> [What is required] Write only how many lines of the listing below include the string "down".

> [Dataset records]
********************
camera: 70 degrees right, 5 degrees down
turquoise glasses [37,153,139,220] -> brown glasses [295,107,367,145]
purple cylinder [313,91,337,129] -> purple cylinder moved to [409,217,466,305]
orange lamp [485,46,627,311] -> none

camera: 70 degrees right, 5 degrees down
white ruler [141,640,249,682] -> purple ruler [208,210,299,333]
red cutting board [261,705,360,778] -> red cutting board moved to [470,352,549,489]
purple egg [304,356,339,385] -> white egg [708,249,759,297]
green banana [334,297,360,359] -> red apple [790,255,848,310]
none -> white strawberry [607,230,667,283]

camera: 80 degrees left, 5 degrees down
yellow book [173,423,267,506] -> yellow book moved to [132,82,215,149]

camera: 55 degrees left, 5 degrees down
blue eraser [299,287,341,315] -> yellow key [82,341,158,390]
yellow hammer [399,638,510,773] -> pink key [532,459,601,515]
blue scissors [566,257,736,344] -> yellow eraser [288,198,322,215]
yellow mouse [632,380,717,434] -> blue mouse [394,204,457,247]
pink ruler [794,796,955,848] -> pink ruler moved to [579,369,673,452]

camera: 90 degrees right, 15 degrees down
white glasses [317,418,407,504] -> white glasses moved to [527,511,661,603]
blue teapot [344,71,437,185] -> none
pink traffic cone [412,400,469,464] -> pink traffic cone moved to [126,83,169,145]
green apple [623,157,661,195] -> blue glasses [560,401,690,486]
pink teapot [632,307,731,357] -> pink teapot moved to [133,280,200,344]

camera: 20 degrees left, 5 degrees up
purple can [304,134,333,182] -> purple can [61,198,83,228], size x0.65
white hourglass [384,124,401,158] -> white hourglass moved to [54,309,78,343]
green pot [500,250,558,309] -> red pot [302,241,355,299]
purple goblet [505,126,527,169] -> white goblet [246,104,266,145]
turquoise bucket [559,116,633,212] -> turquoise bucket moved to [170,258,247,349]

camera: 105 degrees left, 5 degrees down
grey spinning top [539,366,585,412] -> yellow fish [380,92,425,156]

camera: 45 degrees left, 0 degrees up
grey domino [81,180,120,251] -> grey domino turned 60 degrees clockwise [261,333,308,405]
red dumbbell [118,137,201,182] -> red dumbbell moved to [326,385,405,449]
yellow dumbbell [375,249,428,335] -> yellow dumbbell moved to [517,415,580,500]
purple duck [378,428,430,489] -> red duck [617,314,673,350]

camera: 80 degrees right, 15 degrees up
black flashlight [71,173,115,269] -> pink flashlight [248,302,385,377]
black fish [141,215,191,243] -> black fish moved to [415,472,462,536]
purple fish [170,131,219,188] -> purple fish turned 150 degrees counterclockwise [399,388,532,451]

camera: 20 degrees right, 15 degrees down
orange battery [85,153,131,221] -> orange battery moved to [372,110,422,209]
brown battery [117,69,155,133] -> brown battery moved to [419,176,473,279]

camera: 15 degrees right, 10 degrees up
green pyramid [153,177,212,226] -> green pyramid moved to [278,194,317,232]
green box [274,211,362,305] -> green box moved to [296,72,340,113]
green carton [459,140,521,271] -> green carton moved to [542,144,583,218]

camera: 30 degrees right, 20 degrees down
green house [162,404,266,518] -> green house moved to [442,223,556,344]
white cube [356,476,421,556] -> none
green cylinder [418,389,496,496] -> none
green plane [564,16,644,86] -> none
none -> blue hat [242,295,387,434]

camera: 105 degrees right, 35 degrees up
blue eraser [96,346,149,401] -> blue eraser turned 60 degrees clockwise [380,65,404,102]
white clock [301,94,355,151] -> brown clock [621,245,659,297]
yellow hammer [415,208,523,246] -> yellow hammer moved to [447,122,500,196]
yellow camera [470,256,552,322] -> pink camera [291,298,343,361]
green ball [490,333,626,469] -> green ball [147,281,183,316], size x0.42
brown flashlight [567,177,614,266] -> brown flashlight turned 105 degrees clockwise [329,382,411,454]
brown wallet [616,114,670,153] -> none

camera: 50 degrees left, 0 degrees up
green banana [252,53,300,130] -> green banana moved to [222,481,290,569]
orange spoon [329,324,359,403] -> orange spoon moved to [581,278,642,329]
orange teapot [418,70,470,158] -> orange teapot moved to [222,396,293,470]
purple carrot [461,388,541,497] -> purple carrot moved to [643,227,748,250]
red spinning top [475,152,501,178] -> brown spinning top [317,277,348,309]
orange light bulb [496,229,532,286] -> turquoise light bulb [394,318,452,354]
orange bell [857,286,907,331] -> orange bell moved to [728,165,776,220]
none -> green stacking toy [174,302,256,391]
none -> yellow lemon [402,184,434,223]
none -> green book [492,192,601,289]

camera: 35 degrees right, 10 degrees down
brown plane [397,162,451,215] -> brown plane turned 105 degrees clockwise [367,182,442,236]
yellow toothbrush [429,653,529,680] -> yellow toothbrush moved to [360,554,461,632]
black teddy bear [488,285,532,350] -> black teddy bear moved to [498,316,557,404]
********************
> [Answer below] 9